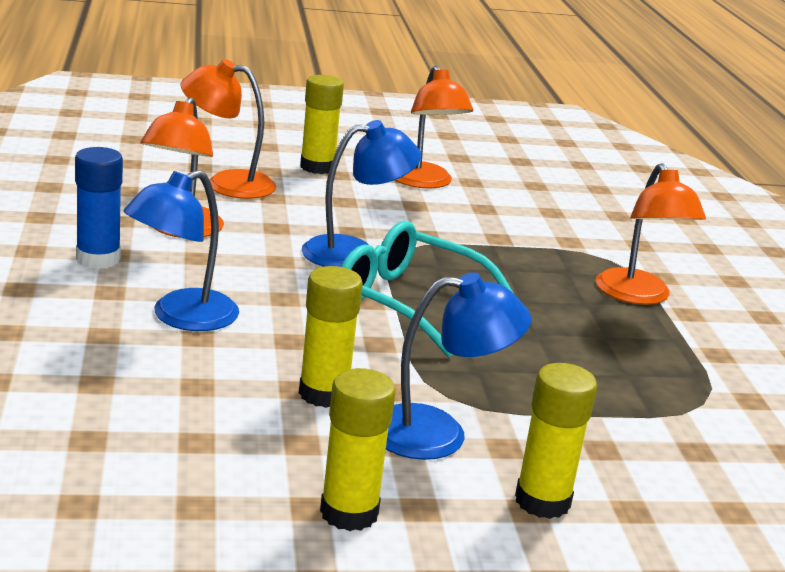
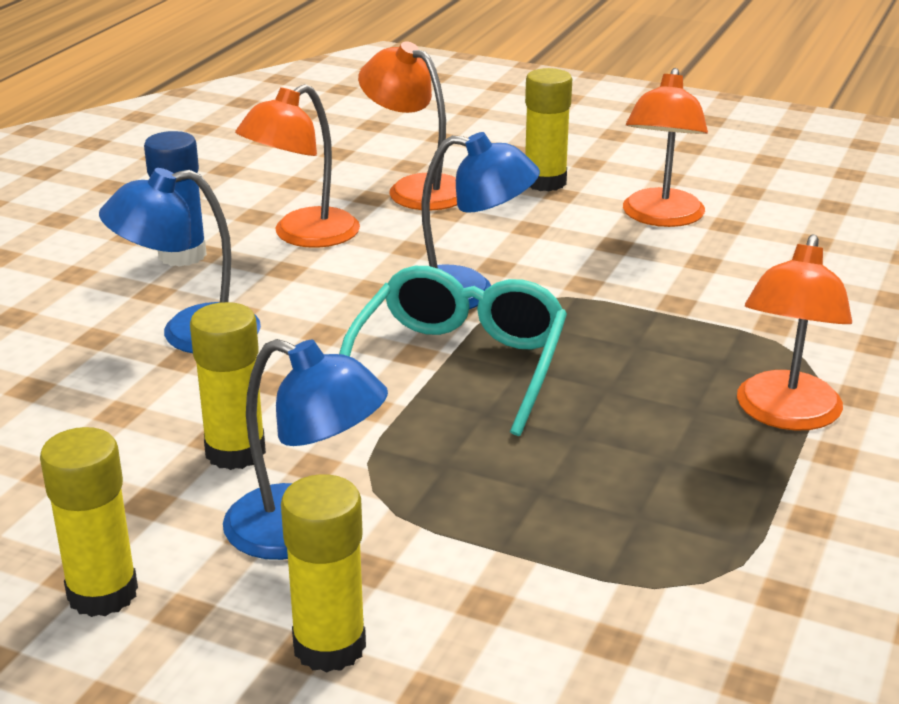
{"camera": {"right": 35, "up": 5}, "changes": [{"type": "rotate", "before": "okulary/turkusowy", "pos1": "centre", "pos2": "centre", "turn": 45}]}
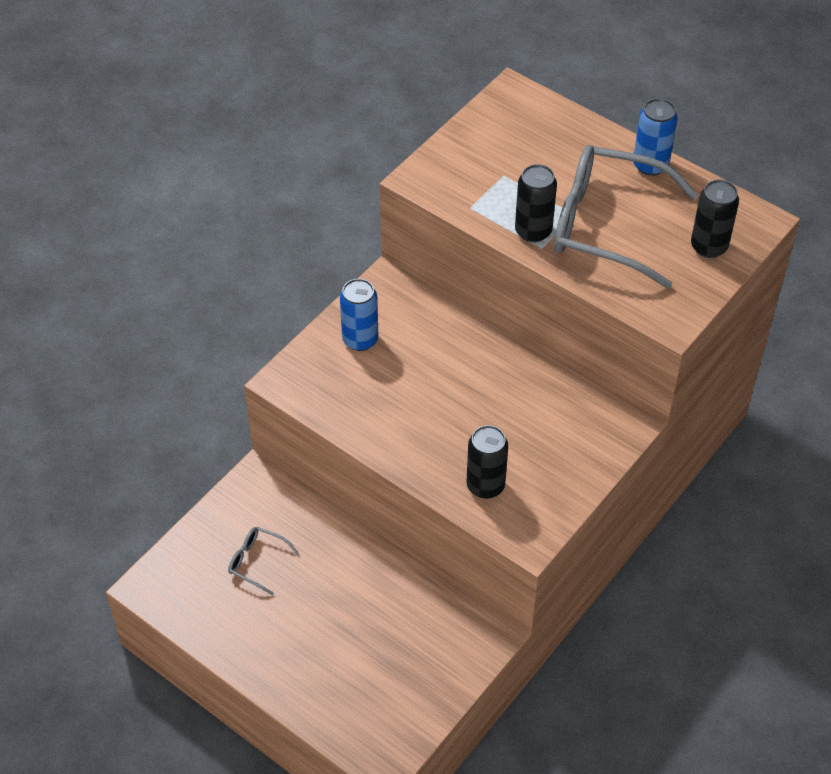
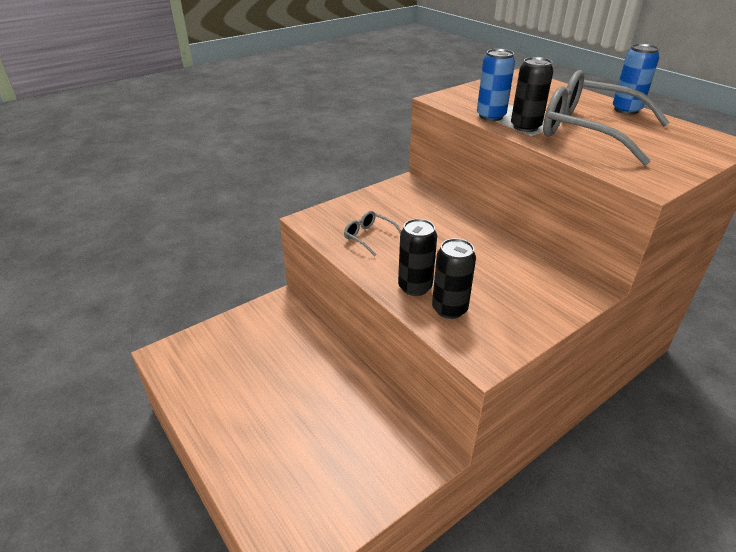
{"camera": {"right": 15, "up": -15}, "changes": [{"type": "move", "before": "okulary/szary (1st from left)", "pos1": "bottom left", "pos2": "centre"}, {"type": "move", "before": "puszka/niebieski (1st from left)", "pos1": "centre", "pos2": "top right"}, {"type": "move", "before": "puszka/czarny (3rd from left in the first image)", "after": "puszka/czarny (1st from left)", "pos1": "top right", "pos2": "centre"}]}
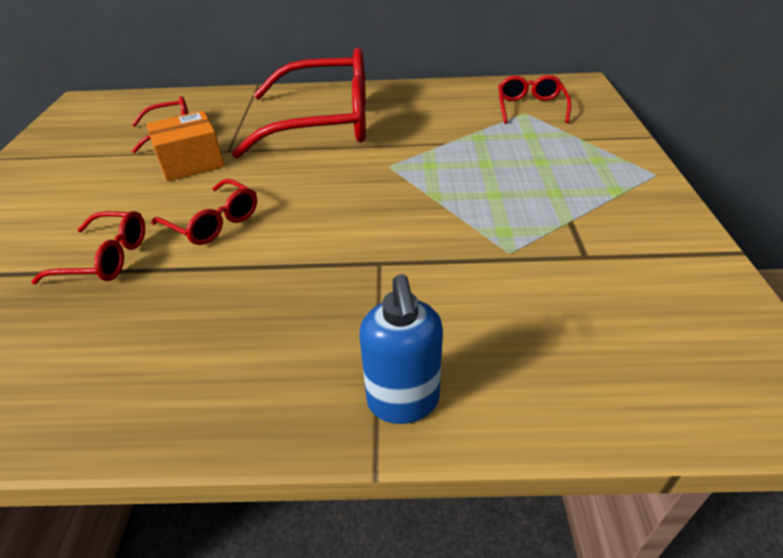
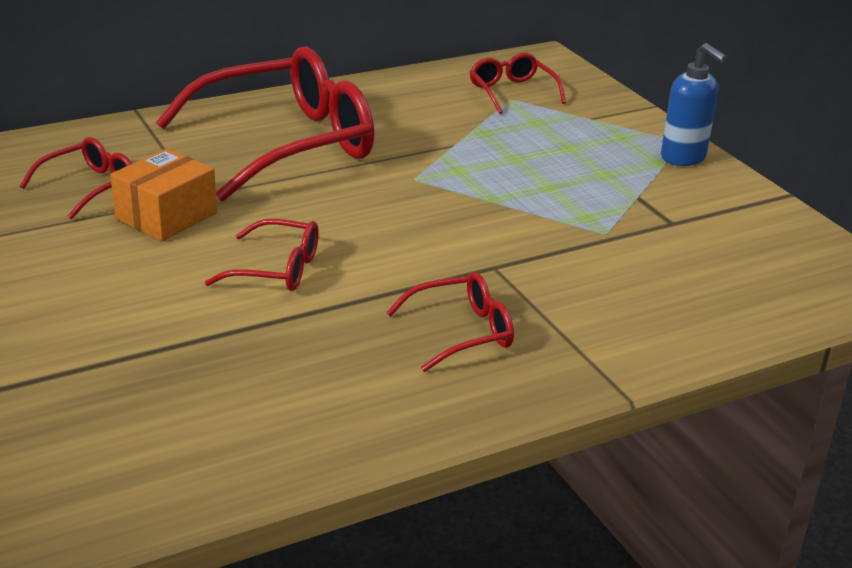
{"camera": {"right": -30, "up": -10}, "changes": [{"type": "move", "before": "okulary/czerwony (1st from left in the first image)", "after": "okulary/czerwony (4th from left)", "pos1": "middle left", "pos2": "centre"}, {"type": "move", "before": "dozownik mydła/niebieski", "pos1": "centre", "pos2": "top right"}]}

Problem statement: Reproduce the lines from the one with "(3rd from left" through the end of the data, keeping both end lines, adding nothing, and dropping any pictures.

Answer section:
{"camera": {"right": 15, "up": -15}, "changes": [{"type": "move", "before": "okulary/szary (1st from left)", "pos1": "bottom left", "pos2": "centre"}, {"type": "move", "before": "puszka/niebieski (1st from left)", "pos1": "centre", "pos2": "top right"}, {"type": "move", "before": "puszka/czarny (3rd from left in the first image)", "after": "puszka/czarny (1st from left)", "pos1": "top right", "pos2": "centre"}]}
{"camera": {"right": -30, "up": -10}, "changes": [{"type": "move", "before": "okulary/czerwony (1st from left in the first image)", "after": "okulary/czerwony (4th from left)", "pos1": "middle left", "pos2": "centre"}, {"type": "move", "before": "dozownik mydła/niebieski", "pos1": "centre", "pos2": "top right"}]}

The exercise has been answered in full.